| Problem statement |
Please look for the string "pila" below and report every line in which it occurs.

[The data Boundary: Start]

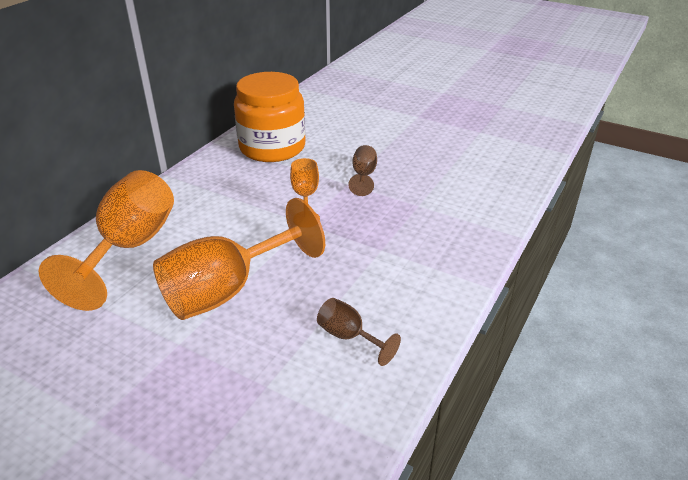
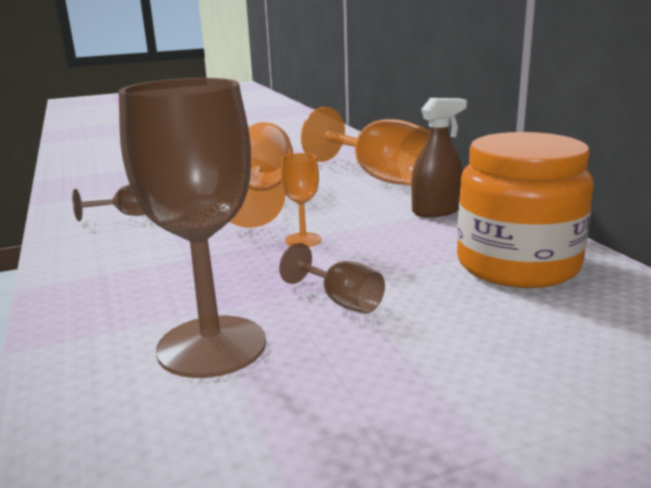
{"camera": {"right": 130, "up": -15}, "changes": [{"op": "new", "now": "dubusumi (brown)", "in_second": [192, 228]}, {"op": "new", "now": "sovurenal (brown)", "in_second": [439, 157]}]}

[The data Boundary: End]
[The data Boundary: Start]

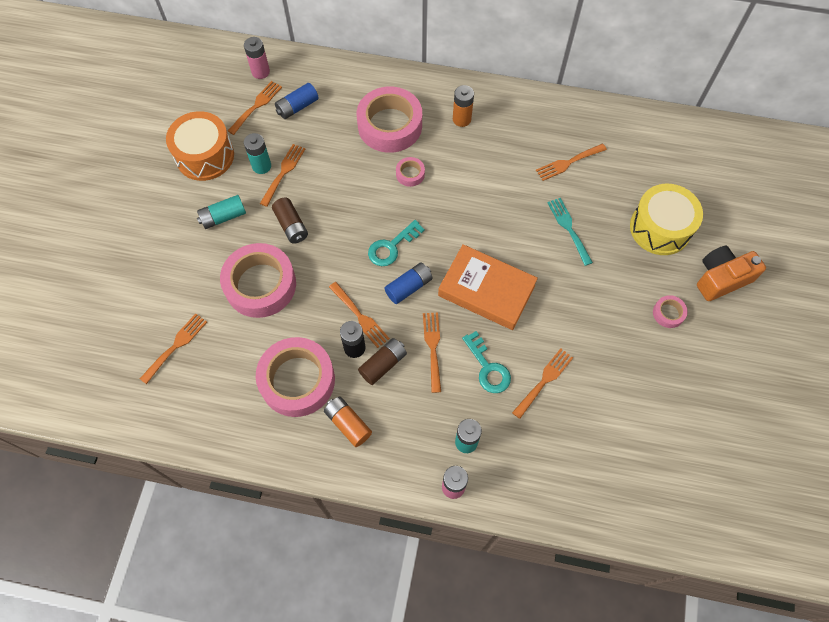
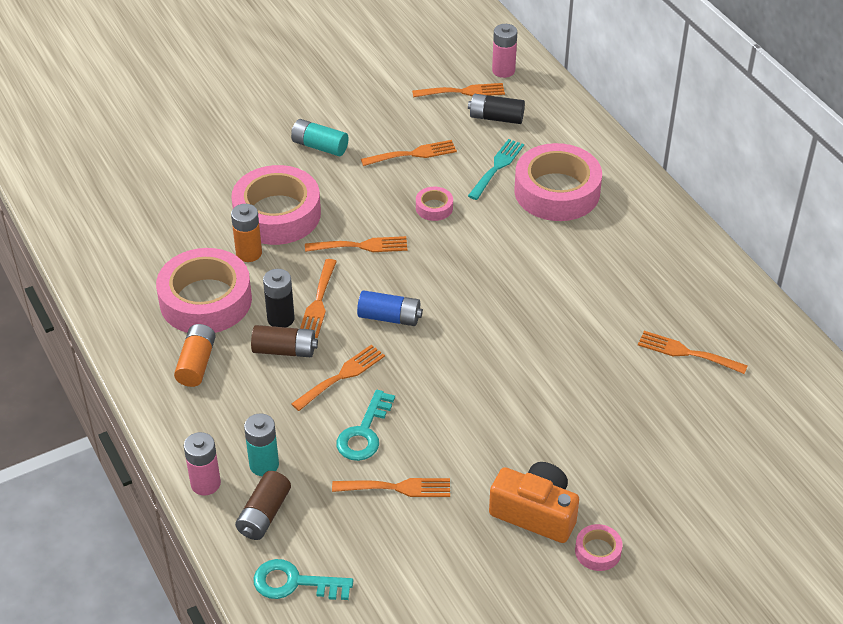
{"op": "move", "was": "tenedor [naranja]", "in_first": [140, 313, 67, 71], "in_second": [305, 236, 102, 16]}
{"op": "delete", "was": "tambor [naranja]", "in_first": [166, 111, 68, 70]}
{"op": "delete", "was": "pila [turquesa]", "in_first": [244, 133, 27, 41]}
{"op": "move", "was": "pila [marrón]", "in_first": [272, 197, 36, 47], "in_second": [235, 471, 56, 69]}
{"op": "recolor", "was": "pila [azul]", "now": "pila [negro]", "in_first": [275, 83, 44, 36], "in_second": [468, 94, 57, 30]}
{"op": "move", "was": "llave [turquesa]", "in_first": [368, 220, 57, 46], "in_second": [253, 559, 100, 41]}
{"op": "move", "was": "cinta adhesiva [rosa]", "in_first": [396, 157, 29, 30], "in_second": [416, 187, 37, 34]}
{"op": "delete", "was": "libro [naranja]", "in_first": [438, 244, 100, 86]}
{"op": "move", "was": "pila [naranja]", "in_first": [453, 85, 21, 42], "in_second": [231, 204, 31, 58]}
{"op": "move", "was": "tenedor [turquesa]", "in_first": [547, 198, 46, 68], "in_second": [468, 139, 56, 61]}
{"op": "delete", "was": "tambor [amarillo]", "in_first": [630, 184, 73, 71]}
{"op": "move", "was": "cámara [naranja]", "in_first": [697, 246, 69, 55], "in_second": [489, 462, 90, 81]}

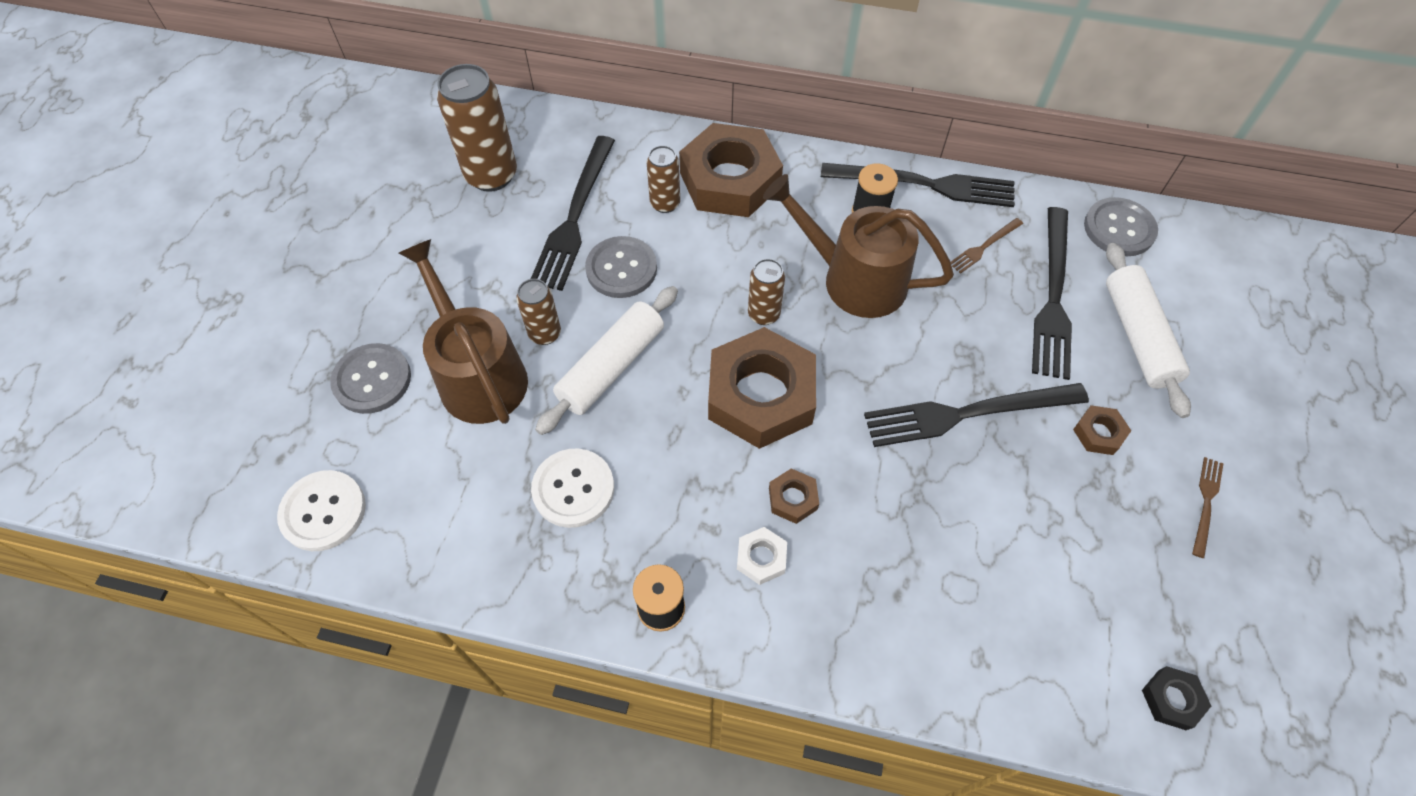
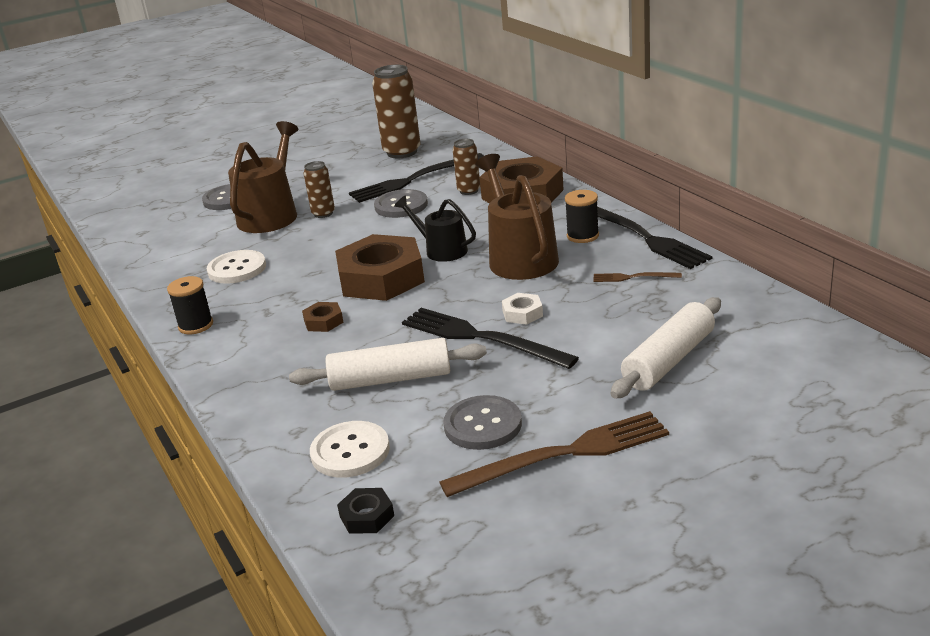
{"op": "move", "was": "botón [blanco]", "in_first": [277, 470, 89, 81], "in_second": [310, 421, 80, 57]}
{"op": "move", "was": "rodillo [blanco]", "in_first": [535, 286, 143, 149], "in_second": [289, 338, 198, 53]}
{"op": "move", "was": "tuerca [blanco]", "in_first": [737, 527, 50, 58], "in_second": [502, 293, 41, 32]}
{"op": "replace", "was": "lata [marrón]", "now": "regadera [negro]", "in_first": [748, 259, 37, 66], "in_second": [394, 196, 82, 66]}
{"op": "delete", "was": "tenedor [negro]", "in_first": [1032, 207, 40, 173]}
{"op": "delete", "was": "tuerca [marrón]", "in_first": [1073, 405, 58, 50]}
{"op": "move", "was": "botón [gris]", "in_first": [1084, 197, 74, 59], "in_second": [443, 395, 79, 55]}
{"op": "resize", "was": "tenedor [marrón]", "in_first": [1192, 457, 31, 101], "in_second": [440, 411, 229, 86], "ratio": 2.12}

[The data Boundary: End]

| Result |
{"op": "delete", "was": "pila [turquesa]", "in_first": [244, 133, 27, 41]}
{"op": "move", "was": "pila [marrón]", "in_first": [272, 197, 36, 47], "in_second": [235, 471, 56, 69]}
{"op": "recolor", "was": "pila [azul]", "now": "pila [negro]", "in_first": [275, 83, 44, 36], "in_second": [468, 94, 57, 30]}
{"op": "move", "was": "pila [naranja]", "in_first": [453, 85, 21, 42], "in_second": [231, 204, 31, 58]}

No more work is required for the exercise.